◆ Directions for this task: The following entries are to be repeated exactly, and the pictures are to be left behind.

-=-=-=-=-

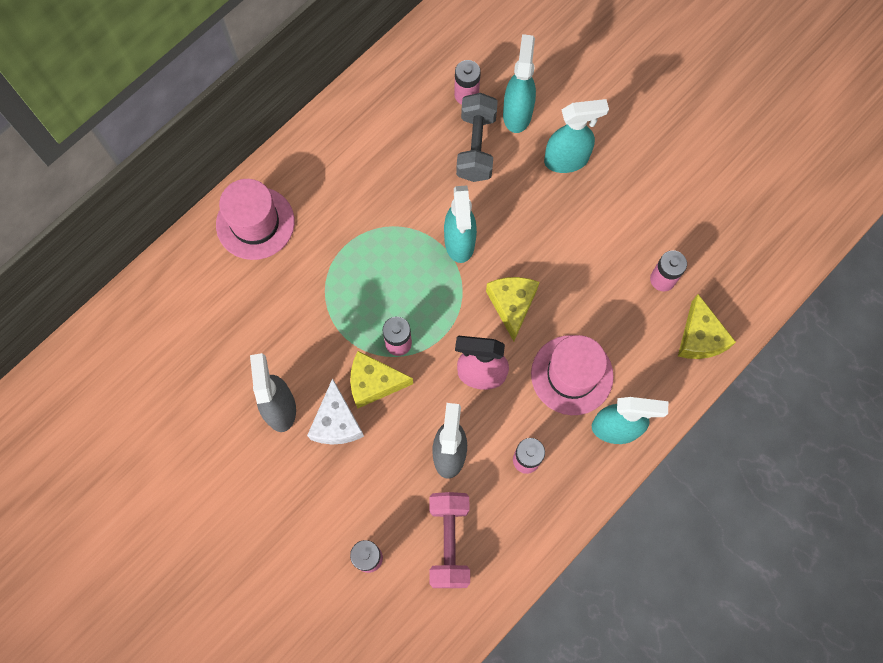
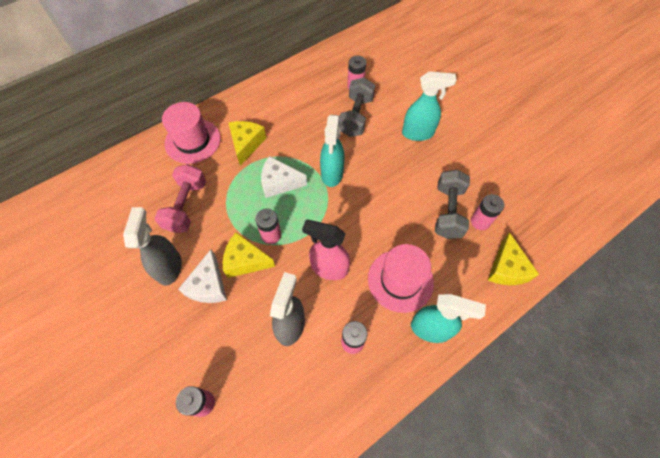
camera: 10 degrees right, 10 degrees down
(392, 267) = (279, 183): none -> white cheese
(449, 542) = (274, 401): pink dumbbell -> pink dumbbell (186, 206)
(512, 305) = (362, 222): yellow cheese -> yellow cheese (246, 144)
(517, 113) = (388, 101): turquoise spray bottle -> none
(620, 272) = (448, 211): none -> grey dumbbell

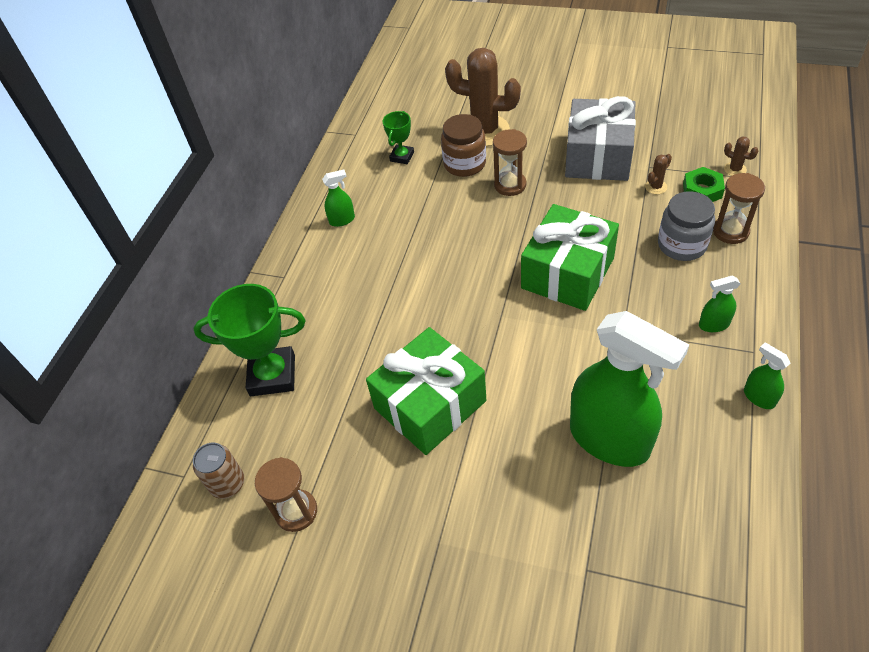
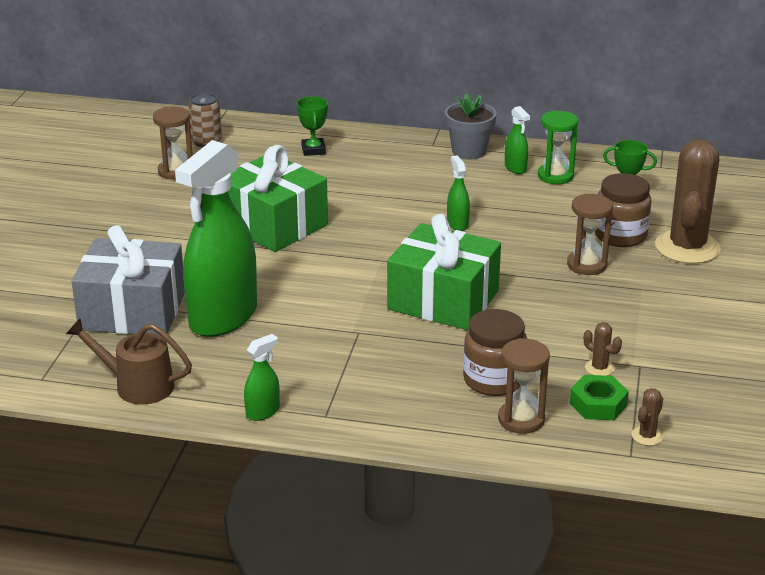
camera: 80 degrees right, 20 degrees down
(272, 375) = (313, 150): green trophy -> green trophy, size x0.53
(303, 250) = (469, 151): none -> grey flower pot
(361, 195) = (555, 176): none -> green hourglass
(598, 156) = (652, 327): grey gift -> grey gift (132, 311)
(681, 245) = (494, 380): grey jar -> brown jar
(713, 324) = (366, 392): green spray bottle -> green spray bottle (457, 224)
(739, 507) = (137, 385): none -> brown watering can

-=-=-=-=-

◆ Answer to this problem:
camera: 10 degrees right, 10 degrees down
(392, 267) = (279, 183): none -> white cheese
(449, 542) = (274, 401): pink dumbbell -> pink dumbbell (186, 206)
(512, 305) = (362, 222): yellow cheese -> yellow cheese (246, 144)
(517, 113) = (388, 101): turquoise spray bottle -> none
(620, 272) = (448, 211): none -> grey dumbbell

camera: 80 degrees right, 20 degrees down
(272, 375) = (313, 150): green trophy -> green trophy, size x0.53
(303, 250) = (469, 151): none -> grey flower pot
(361, 195) = (555, 176): none -> green hourglass
(598, 156) = (652, 327): grey gift -> grey gift (132, 311)
(681, 245) = (494, 380): grey jar -> brown jar
(713, 324) = (366, 392): green spray bottle -> green spray bottle (457, 224)
(739, 507) = (137, 385): none -> brown watering can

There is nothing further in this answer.